**Dataset records:**
►
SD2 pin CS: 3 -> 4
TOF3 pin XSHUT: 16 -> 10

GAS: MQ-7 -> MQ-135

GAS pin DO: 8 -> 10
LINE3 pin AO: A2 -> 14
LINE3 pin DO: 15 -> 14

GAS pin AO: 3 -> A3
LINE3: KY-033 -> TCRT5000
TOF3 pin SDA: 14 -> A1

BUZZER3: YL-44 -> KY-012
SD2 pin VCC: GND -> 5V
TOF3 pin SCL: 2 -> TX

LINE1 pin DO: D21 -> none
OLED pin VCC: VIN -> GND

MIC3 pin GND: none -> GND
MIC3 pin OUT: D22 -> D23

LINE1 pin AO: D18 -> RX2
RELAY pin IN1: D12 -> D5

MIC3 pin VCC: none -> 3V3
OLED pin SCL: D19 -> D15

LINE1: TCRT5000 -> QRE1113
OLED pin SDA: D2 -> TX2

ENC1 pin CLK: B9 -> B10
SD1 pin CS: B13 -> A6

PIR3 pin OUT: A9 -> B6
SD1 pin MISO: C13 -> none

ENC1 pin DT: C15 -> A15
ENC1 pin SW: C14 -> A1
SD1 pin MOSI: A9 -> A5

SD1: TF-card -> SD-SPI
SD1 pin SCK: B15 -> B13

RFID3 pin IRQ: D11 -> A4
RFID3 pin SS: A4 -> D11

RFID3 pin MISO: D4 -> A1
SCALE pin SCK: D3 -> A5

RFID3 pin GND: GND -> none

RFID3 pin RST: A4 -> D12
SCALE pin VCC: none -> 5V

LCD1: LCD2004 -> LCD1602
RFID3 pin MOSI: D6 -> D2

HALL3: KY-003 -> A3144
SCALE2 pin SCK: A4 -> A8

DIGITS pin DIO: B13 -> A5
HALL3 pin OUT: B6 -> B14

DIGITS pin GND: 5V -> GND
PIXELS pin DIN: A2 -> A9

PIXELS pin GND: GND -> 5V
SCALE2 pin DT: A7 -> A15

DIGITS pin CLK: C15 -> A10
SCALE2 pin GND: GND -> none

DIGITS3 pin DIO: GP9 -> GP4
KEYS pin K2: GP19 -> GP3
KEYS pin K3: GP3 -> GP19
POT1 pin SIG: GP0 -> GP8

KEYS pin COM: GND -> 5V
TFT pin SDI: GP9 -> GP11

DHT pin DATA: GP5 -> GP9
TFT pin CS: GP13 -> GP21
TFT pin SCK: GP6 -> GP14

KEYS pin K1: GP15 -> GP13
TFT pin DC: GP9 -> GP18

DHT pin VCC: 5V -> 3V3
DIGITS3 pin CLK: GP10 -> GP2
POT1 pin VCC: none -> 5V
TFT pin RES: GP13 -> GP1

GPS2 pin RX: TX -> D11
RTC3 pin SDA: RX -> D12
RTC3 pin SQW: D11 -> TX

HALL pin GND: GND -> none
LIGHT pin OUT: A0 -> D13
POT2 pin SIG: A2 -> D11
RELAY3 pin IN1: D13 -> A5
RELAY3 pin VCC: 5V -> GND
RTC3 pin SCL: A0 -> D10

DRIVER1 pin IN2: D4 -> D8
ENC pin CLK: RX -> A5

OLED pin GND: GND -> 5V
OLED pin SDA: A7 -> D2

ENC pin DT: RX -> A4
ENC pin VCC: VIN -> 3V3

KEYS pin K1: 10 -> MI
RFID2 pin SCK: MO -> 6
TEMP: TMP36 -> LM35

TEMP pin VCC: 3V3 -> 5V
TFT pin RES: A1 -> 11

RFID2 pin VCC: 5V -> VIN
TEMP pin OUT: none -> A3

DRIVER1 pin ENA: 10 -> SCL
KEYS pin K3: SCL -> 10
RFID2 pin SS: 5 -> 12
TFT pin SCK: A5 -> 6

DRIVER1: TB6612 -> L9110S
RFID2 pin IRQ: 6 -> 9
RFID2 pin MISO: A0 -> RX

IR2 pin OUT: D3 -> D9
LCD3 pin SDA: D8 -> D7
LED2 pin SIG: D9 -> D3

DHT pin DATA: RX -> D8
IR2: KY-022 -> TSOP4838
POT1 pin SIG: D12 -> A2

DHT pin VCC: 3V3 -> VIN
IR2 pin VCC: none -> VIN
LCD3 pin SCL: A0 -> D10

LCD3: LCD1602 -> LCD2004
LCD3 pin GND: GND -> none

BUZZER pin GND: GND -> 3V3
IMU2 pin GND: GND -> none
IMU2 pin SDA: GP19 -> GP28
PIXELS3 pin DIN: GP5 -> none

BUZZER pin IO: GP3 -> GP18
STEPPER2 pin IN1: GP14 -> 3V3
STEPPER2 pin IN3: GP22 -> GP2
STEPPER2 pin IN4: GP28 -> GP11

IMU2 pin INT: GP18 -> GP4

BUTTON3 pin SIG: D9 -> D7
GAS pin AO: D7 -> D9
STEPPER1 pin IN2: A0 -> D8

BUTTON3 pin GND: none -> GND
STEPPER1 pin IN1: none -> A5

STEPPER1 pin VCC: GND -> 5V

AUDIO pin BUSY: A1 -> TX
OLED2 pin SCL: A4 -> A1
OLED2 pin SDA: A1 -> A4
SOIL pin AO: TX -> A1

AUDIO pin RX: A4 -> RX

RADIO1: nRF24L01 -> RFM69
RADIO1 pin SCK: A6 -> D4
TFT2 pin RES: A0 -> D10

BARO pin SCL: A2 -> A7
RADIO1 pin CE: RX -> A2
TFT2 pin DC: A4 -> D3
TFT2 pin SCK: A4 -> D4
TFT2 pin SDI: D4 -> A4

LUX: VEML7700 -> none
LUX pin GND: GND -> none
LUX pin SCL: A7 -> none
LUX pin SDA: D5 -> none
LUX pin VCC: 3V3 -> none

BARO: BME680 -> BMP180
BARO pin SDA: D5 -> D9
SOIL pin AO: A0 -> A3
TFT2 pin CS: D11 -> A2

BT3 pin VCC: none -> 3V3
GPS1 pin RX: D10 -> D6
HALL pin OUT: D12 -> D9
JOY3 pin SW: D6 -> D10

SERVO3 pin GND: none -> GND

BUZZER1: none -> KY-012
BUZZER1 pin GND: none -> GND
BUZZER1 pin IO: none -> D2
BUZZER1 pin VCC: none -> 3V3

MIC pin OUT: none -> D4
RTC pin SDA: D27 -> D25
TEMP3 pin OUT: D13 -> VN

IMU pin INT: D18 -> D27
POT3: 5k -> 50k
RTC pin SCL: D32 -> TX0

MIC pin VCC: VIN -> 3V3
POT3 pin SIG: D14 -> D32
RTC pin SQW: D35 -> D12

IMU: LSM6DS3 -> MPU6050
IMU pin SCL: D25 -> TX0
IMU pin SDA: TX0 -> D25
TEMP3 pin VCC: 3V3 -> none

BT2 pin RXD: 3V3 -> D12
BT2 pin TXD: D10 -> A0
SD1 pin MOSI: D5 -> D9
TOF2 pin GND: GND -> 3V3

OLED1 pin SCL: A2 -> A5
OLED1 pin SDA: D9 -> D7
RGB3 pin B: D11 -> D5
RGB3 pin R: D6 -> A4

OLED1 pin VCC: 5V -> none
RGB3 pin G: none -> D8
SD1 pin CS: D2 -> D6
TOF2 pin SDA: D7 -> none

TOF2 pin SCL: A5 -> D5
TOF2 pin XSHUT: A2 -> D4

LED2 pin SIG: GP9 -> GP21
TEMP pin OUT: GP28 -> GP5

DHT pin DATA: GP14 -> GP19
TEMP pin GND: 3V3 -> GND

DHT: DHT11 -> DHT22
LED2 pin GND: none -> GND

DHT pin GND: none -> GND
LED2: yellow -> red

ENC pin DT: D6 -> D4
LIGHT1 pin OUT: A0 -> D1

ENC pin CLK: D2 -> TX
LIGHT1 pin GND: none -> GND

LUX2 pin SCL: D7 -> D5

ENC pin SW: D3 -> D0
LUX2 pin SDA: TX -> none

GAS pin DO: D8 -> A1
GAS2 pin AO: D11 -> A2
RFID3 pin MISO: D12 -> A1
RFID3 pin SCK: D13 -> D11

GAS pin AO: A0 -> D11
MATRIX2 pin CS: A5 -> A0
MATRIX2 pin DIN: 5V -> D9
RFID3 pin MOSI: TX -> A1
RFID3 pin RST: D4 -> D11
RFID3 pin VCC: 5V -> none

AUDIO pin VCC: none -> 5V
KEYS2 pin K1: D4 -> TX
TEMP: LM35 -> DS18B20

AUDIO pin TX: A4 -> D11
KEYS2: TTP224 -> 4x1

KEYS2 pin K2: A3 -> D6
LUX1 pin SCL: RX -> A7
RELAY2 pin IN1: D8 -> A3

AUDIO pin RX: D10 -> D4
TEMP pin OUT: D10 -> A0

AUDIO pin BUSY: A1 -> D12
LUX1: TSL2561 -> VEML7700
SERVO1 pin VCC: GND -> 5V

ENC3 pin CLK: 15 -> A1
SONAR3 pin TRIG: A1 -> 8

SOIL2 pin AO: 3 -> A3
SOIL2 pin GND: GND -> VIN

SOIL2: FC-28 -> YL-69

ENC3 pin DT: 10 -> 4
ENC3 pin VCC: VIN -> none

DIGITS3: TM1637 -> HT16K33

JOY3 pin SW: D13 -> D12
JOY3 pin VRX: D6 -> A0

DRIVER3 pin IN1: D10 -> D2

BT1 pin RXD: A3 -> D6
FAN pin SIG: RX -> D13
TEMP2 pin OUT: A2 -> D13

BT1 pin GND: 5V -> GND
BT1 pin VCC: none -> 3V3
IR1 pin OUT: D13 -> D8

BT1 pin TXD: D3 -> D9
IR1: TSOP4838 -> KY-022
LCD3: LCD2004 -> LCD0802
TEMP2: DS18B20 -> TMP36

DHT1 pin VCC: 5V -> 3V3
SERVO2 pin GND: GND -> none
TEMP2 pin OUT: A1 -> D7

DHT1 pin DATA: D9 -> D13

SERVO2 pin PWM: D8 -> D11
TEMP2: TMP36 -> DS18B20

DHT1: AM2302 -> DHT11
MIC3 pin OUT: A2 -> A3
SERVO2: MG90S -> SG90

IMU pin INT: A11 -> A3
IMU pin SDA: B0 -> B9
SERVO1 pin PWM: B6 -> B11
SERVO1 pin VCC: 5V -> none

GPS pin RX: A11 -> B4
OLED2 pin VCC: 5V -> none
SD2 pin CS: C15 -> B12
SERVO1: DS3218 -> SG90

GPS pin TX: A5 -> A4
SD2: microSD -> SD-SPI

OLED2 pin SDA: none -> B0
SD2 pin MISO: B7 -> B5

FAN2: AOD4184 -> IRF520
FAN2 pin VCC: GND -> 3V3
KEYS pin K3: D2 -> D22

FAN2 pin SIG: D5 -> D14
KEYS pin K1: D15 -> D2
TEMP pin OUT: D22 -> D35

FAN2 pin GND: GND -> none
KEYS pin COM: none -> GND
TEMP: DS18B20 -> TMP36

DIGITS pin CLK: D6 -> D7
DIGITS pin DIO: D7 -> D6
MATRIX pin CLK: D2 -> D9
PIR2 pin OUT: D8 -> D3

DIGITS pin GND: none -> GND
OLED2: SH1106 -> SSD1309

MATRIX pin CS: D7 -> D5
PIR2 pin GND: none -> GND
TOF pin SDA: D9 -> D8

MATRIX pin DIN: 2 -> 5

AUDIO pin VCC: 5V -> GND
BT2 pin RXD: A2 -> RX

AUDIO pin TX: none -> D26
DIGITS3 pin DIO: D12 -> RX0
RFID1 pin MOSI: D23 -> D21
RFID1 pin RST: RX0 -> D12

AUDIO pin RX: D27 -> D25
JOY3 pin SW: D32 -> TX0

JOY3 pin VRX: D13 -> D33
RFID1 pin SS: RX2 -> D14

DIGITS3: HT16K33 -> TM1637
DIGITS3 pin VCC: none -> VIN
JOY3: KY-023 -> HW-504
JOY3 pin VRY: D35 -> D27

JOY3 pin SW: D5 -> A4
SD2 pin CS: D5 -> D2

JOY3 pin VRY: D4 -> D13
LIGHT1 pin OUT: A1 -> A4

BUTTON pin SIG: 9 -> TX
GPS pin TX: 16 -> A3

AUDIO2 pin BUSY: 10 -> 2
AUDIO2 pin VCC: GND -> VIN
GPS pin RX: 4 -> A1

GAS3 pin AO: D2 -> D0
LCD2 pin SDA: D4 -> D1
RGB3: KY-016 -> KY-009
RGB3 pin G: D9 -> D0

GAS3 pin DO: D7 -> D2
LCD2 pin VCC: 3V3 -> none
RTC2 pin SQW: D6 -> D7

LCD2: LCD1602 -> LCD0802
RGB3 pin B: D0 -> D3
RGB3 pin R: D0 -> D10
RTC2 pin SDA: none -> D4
◄
**What you will do:**
Output each line of the records above exactly, beginning at the first, and stop once the line containing "RELAY pin IN1: D12 -> D5" has been output.

**Finished task:**
SD2 pin CS: 3 -> 4
TOF3 pin XSHUT: 16 -> 10

GAS: MQ-7 -> MQ-135

GAS pin DO: 8 -> 10
LINE3 pin AO: A2 -> 14
LINE3 pin DO: 15 -> 14

GAS pin AO: 3 -> A3
LINE3: KY-033 -> TCRT5000
TOF3 pin SDA: 14 -> A1

BUZZER3: YL-44 -> KY-012
SD2 pin VCC: GND -> 5V
TOF3 pin SCL: 2 -> TX

LINE1 pin DO: D21 -> none
OLED pin VCC: VIN -> GND

MIC3 pin GND: none -> GND
MIC3 pin OUT: D22 -> D23

LINE1 pin AO: D18 -> RX2
RELAY pin IN1: D12 -> D5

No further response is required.